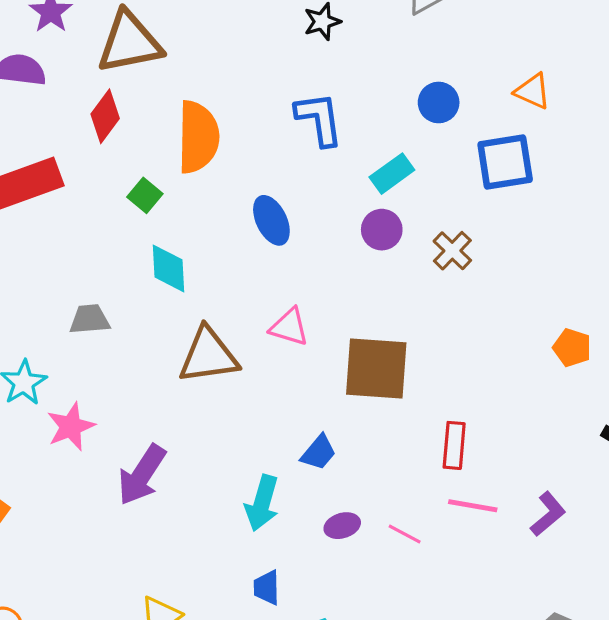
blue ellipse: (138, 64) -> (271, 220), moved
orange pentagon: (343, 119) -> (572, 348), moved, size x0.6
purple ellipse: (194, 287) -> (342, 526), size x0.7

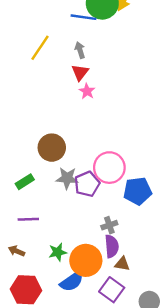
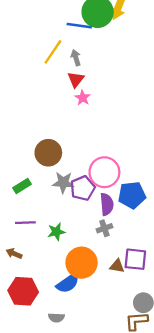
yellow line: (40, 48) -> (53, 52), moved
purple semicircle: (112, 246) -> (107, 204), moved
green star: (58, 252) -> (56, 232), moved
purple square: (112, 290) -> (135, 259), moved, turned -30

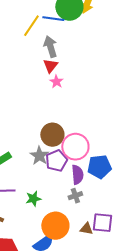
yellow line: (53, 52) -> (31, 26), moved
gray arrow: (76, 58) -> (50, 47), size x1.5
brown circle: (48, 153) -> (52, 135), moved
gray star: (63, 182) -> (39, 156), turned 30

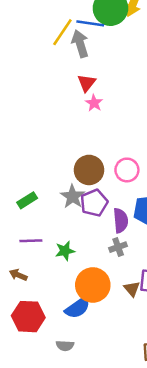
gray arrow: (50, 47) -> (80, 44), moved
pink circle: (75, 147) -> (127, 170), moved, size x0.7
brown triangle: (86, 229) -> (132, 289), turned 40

• **Your assignment**: Print out every entry above without changing a word, and leave out the pictures.

• **Your response**:
blue ellipse: (138, 64) -> (271, 220), moved
orange pentagon: (343, 119) -> (572, 348), moved, size x0.6
purple ellipse: (194, 287) -> (342, 526), size x0.7

yellow line: (40, 48) -> (53, 52), moved
purple semicircle: (112, 246) -> (107, 204), moved
green star: (58, 252) -> (56, 232), moved
purple square: (112, 290) -> (135, 259), moved, turned -30

yellow line: (53, 52) -> (31, 26), moved
gray arrow: (76, 58) -> (50, 47), size x1.5
brown circle: (48, 153) -> (52, 135), moved
gray star: (63, 182) -> (39, 156), turned 30

gray arrow: (50, 47) -> (80, 44), moved
pink circle: (75, 147) -> (127, 170), moved, size x0.7
brown triangle: (86, 229) -> (132, 289), turned 40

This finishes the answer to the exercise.